Exercise directions
Your copy should match the entries exactly, with the pictures left out.

Dataset entries
Content starts
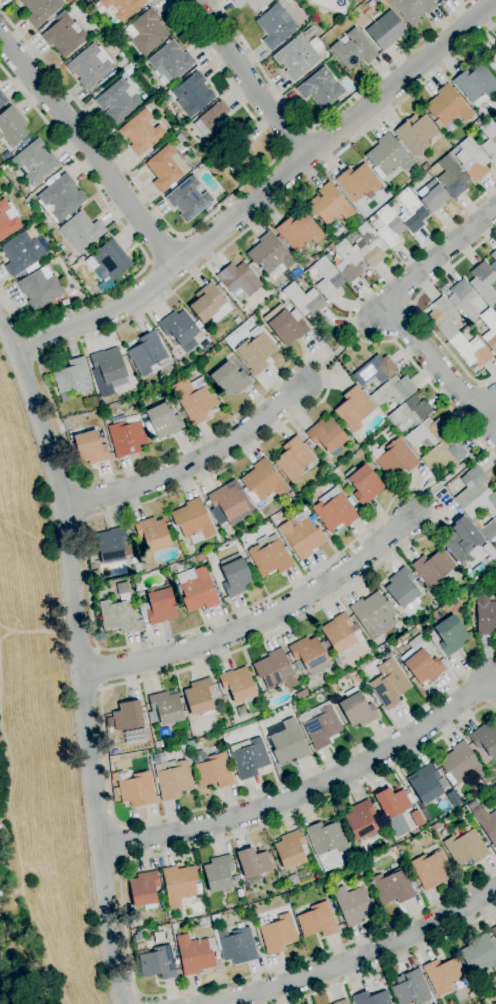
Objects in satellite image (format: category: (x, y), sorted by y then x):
building: (442, 0)
building: (69, 1)
building: (359, 1)
building: (251, 4)
building: (333, 5)
building: (120, 8)
building: (413, 9)
building: (41, 10)
building: (275, 27)
building: (386, 30)
building: (146, 32)
building: (64, 36)
building: (495, 46)
building: (353, 50)
building: (296, 58)
building: (123, 62)
building: (170, 62)
building: (492, 63)
building: (91, 66)
building: (128, 69)
road: (255, 79)
building: (475, 85)
building: (321, 89)
building: (192, 95)
building: (2, 100)
building: (118, 101)
building: (448, 106)
road: (327, 118)
building: (213, 121)
building: (11, 127)
building: (141, 132)
building: (416, 134)
building: (179, 138)
building: (489, 139)
road: (90, 149)
building: (240, 152)
building: (388, 156)
building: (472, 159)
building: (34, 161)
building: (165, 168)
building: (452, 177)
building: (358, 183)
road: (270, 196)
building: (432, 196)
building: (60, 197)
building: (189, 197)
building: (329, 205)
building: (411, 211)
building: (7, 220)
road: (192, 226)
building: (389, 227)
building: (298, 231)
building: (80, 232)
road: (131, 235)
building: (367, 246)
building: (22, 252)
building: (271, 256)
road: (432, 260)
building: (108, 261)
building: (347, 262)
building: (493, 264)
building: (328, 279)
building: (239, 281)
building: (484, 283)
building: (40, 288)
building: (72, 300)
building: (304, 300)
building: (463, 300)
building: (209, 304)
road: (416, 309)
building: (442, 318)
building: (285, 325)
road: (351, 326)
building: (489, 330)
building: (179, 332)
road: (30, 341)
building: (256, 350)
road: (338, 350)
building: (470, 351)
building: (148, 354)
building: (109, 365)
building: (376, 370)
road: (441, 371)
building: (72, 377)
building: (230, 380)
building: (369, 385)
building: (393, 391)
road: (487, 393)
building: (65, 398)
building: (194, 399)
road: (486, 405)
building: (355, 409)
building: (409, 414)
building: (164, 421)
building: (427, 433)
building: (327, 436)
building: (126, 438)
building: (90, 448)
building: (443, 454)
building: (394, 458)
building: (293, 459)
road: (193, 465)
road: (455, 472)
building: (262, 482)
building: (363, 483)
building: (469, 486)
building: (227, 501)
building: (482, 505)
building: (336, 510)
building: (192, 520)
building: (489, 530)
building: (152, 534)
building: (300, 538)
building: (462, 540)
building: (113, 545)
building: (495, 551)
building: (270, 556)
building: (200, 558)
building: (137, 568)
building: (433, 568)
building: (95, 574)
building: (235, 575)
building: (402, 588)
building: (197, 589)
building: (158, 606)
road: (91, 614)
building: (119, 615)
building: (373, 615)
building: (485, 615)
building: (435, 616)
road: (265, 624)
building: (339, 633)
building: (449, 636)
building: (432, 638)
road: (96, 650)
building: (311, 654)
road: (82, 657)
building: (421, 661)
road: (96, 670)
building: (275, 670)
building: (389, 684)
building: (238, 685)
road: (100, 689)
building: (301, 694)
building: (199, 698)
building: (225, 699)
building: (165, 708)
building: (357, 709)
building: (128, 716)
building: (146, 718)
building: (109, 723)
building: (322, 728)
building: (134, 732)
building: (136, 736)
building: (485, 739)
building: (136, 741)
building: (287, 742)
building: (190, 744)
building: (158, 745)
building: (182, 746)
building: (249, 758)
building: (461, 764)
building: (211, 769)
building: (173, 779)
building: (486, 779)
building: (425, 784)
building: (138, 791)
road: (310, 791)
building: (473, 805)
building: (394, 809)
building: (361, 820)
building: (486, 823)
road: (116, 824)
building: (327, 841)
road: (118, 845)
building: (465, 848)
building: (291, 850)
building: (272, 861)
road: (121, 862)
building: (253, 863)
building: (431, 869)
building: (218, 874)
building: (180, 885)
building: (392, 887)
building: (144, 890)
building: (353, 905)
road: (122, 915)
building: (251, 920)
building: (171, 921)
building: (317, 921)
building: (204, 922)
building: (174, 926)
building: (494, 932)
building: (277, 933)
building: (238, 946)
building: (216, 954)
building: (194, 955)
building: (480, 955)
road: (354, 959)
building: (157, 963)
road: (390, 964)
building: (445, 975)
building: (410, 989)
road: (139, 997)
building: (371, 998)
road: (138, 1001)
building: (341, 1002)
building: (476, 1003)

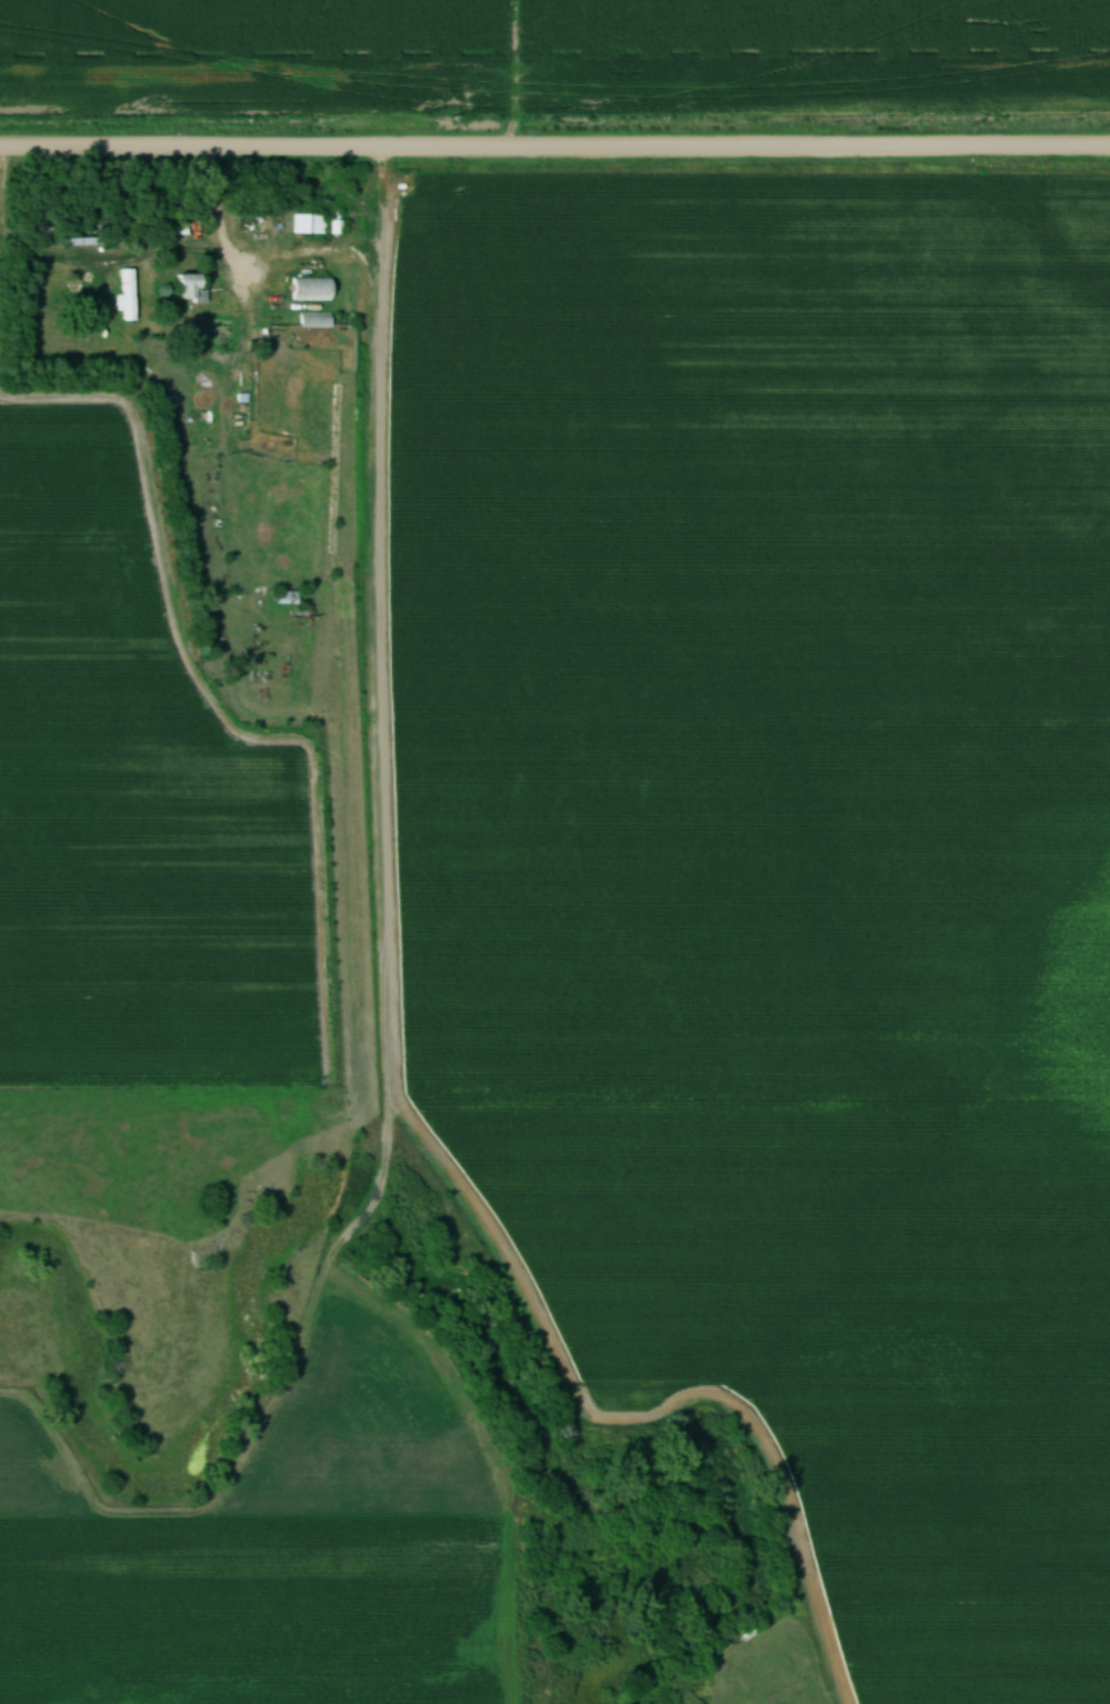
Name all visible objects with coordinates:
road: (554, 153)
building: (306, 225)
road: (120, 267)
building: (186, 290)
building: (308, 290)
building: (126, 296)
building: (313, 321)
building: (284, 599)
Content ends
Answer to the problem
Objects in satellite image (format: category: (x, y), sorted by y then x):
building: (442, 0)
building: (69, 1)
building: (359, 1)
building: (251, 4)
building: (333, 5)
building: (120, 8)
building: (413, 9)
building: (41, 10)
building: (275, 27)
building: (386, 30)
building: (146, 32)
building: (64, 36)
building: (495, 46)
building: (353, 50)
building: (296, 58)
building: (123, 62)
building: (170, 62)
building: (492, 63)
building: (91, 66)
building: (128, 69)
road: (255, 79)
building: (475, 85)
building: (321, 89)
building: (192, 95)
building: (2, 100)
building: (118, 101)
building: (448, 106)
road: (327, 118)
building: (213, 121)
building: (11, 127)
building: (141, 132)
building: (416, 134)
building: (179, 138)
building: (489, 139)
road: (90, 149)
building: (240, 152)
building: (388, 156)
building: (472, 159)
building: (34, 161)
building: (165, 168)
building: (452, 177)
building: (358, 183)
road: (270, 196)
building: (432, 196)
building: (60, 197)
building: (189, 197)
building: (329, 205)
building: (411, 211)
building: (7, 220)
road: (192, 226)
building: (389, 227)
building: (298, 231)
building: (80, 232)
road: (131, 235)
building: (367, 246)
building: (22, 252)
building: (271, 256)
road: (432, 260)
building: (108, 261)
building: (347, 262)
building: (493, 264)
building: (328, 279)
building: (239, 281)
building: (484, 283)
building: (40, 288)
building: (72, 300)
building: (304, 300)
building: (463, 300)
building: (209, 304)
road: (416, 309)
building: (442, 318)
building: (285, 325)
road: (351, 326)
building: (489, 330)
building: (179, 332)
road: (30, 341)
building: (256, 350)
road: (338, 350)
building: (470, 351)
building: (148, 354)
building: (109, 365)
building: (376, 370)
road: (441, 371)
building: (72, 377)
building: (230, 380)
building: (369, 385)
building: (393, 391)
road: (487, 393)
building: (65, 398)
building: (194, 399)
road: (486, 405)
building: (355, 409)
building: (409, 414)
building: (164, 421)
building: (427, 433)
building: (327, 436)
building: (126, 438)
building: (90, 448)
building: (443, 454)
building: (394, 458)
building: (293, 459)
road: (193, 465)
road: (455, 472)
building: (262, 482)
building: (363, 483)
building: (469, 486)
building: (227, 501)
building: (482, 505)
building: (336, 510)
building: (192, 520)
building: (489, 530)
building: (152, 534)
building: (300, 538)
building: (462, 540)
building: (113, 545)
building: (495, 551)
building: (270, 556)
building: (200, 558)
building: (137, 568)
building: (433, 568)
building: (95, 574)
building: (235, 575)
building: (402, 588)
building: (197, 589)
building: (158, 606)
road: (91, 614)
building: (119, 615)
building: (373, 615)
building: (485, 615)
building: (435, 616)
road: (265, 624)
building: (339, 633)
building: (449, 636)
building: (432, 638)
road: (96, 650)
building: (311, 654)
road: (82, 657)
building: (421, 661)
road: (96, 670)
building: (275, 670)
building: (389, 684)
building: (238, 685)
road: (100, 689)
building: (301, 694)
building: (199, 698)
building: (225, 699)
building: (165, 708)
building: (357, 709)
building: (128, 716)
building: (146, 718)
building: (109, 723)
building: (322, 728)
building: (134, 732)
building: (136, 736)
building: (485, 739)
building: (136, 741)
building: (287, 742)
building: (190, 744)
building: (158, 745)
building: (182, 746)
building: (249, 758)
building: (461, 764)
building: (211, 769)
building: (173, 779)
building: (486, 779)
building: (425, 784)
building: (138, 791)
road: (310, 791)
building: (473, 805)
building: (394, 809)
building: (361, 820)
building: (486, 823)
road: (116, 824)
building: (327, 841)
road: (118, 845)
building: (465, 848)
building: (291, 850)
building: (272, 861)
road: (121, 862)
building: (253, 863)
building: (431, 869)
building: (218, 874)
building: (180, 885)
building: (392, 887)
building: (144, 890)
building: (353, 905)
road: (122, 915)
building: (251, 920)
building: (171, 921)
building: (317, 921)
building: (204, 922)
building: (174, 926)
building: (494, 932)
building: (277, 933)
building: (238, 946)
building: (216, 954)
building: (194, 955)
building: (480, 955)
road: (354, 959)
building: (157, 963)
road: (390, 964)
building: (445, 975)
building: (410, 989)
road: (139, 997)
building: (371, 998)
road: (138, 1001)
building: (341, 1002)
building: (476, 1003)

Name all visible objects with coordinates:
road: (554, 153)
building: (306, 225)
road: (120, 267)
building: (186, 290)
building: (308, 290)
building: (126, 296)
building: (313, 321)
building: (284, 599)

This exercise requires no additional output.